═══ Data listing ═══

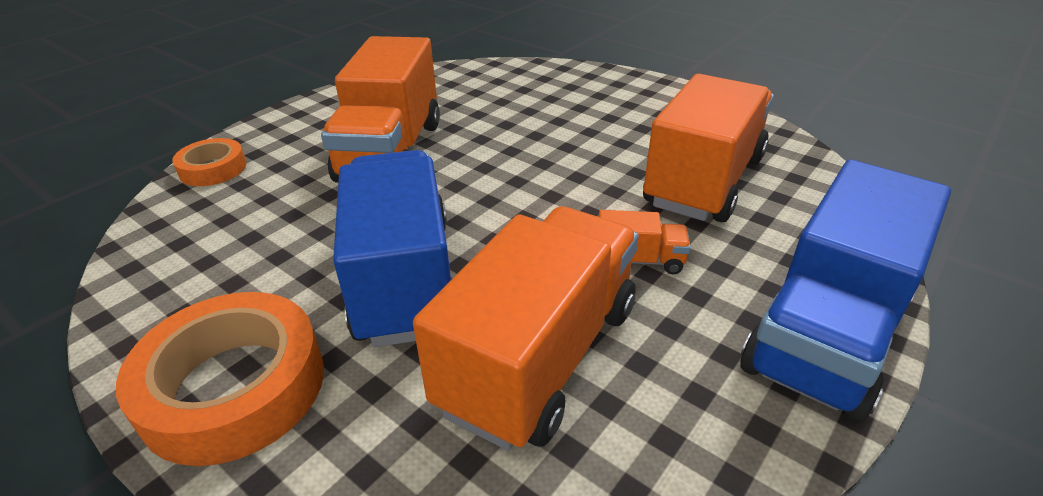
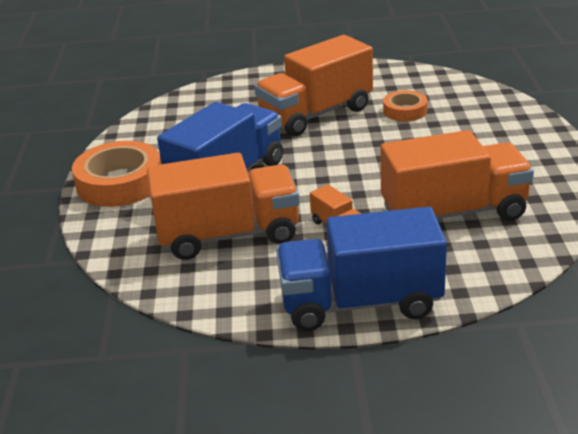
camera: 50 degrees right, 5 degrees down
(213, 169) = (225, 87): orange tape -> orange tape (405, 111)

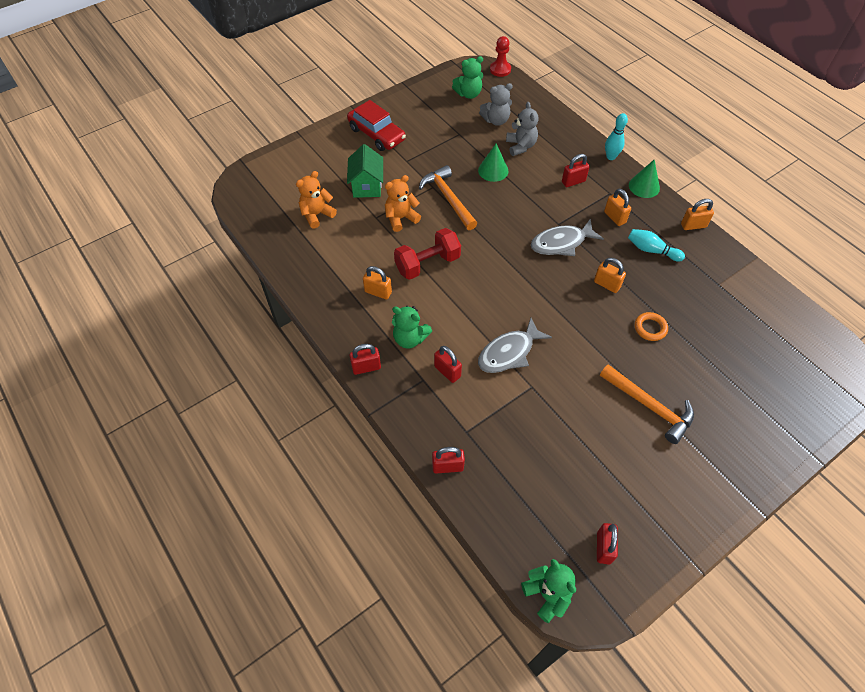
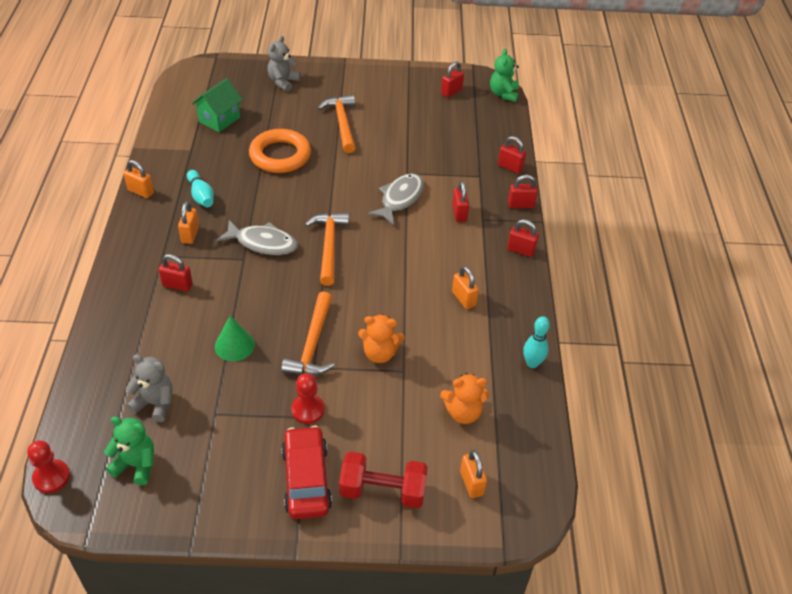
camera: 145 degrees left, 10 degrees down
(367, 186) = (381, 413): green house -> green house (219, 119)
(402, 421) = (520, 205): none -> red padlock
(410, 338) = (468, 249): green teddy bear -> none
(411, 163) = (308, 410): none -> red pawn
(427, 264) = (397, 296): red dumbbell -> red dumbbell (383, 491)
(509, 352) = (400, 199): grey fish -> grey fish turned 60 degrees counterclockwise
(514, 271) = (329, 246): none -> orange hammer
(520, 146) = (173, 353): grey teddy bear -> grey teddy bear (283, 82)
(606, 284) = (270, 195): orange padlock -> orange padlock (471, 483)
(611, 157) = (109, 285): turquoise bowling pin -> turquoise bowling pin (532, 363)
(644, 186) = (125, 242): green cone -> none
(650, 328) = (280, 155): orange ring -> orange ring, size x2.03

═══

▶ **Work to be completed**: Quote the material in full and exactly; do not carry over its pictures.

▶ **Worked solution**:
camera: 50 degrees right, 5 degrees down
(213, 169) = (225, 87): orange tape -> orange tape (405, 111)

camera: 145 degrees left, 10 degrees down
(367, 186) = (381, 413): green house -> green house (219, 119)
(402, 421) = (520, 205): none -> red padlock
(410, 338) = (468, 249): green teddy bear -> none
(411, 163) = (308, 410): none -> red pawn
(427, 264) = (397, 296): red dumbbell -> red dumbbell (383, 491)
(509, 352) = (400, 199): grey fish -> grey fish turned 60 degrees counterclockwise
(514, 271) = (329, 246): none -> orange hammer
(520, 146) = (173, 353): grey teddy bear -> grey teddy bear (283, 82)
(606, 284) = (270, 195): orange padlock -> orange padlock (471, 483)
(611, 157) = (109, 285): turquoise bowling pin -> turquoise bowling pin (532, 363)
(644, 186) = (125, 242): green cone -> none
(650, 328) = (280, 155): orange ring -> orange ring, size x2.03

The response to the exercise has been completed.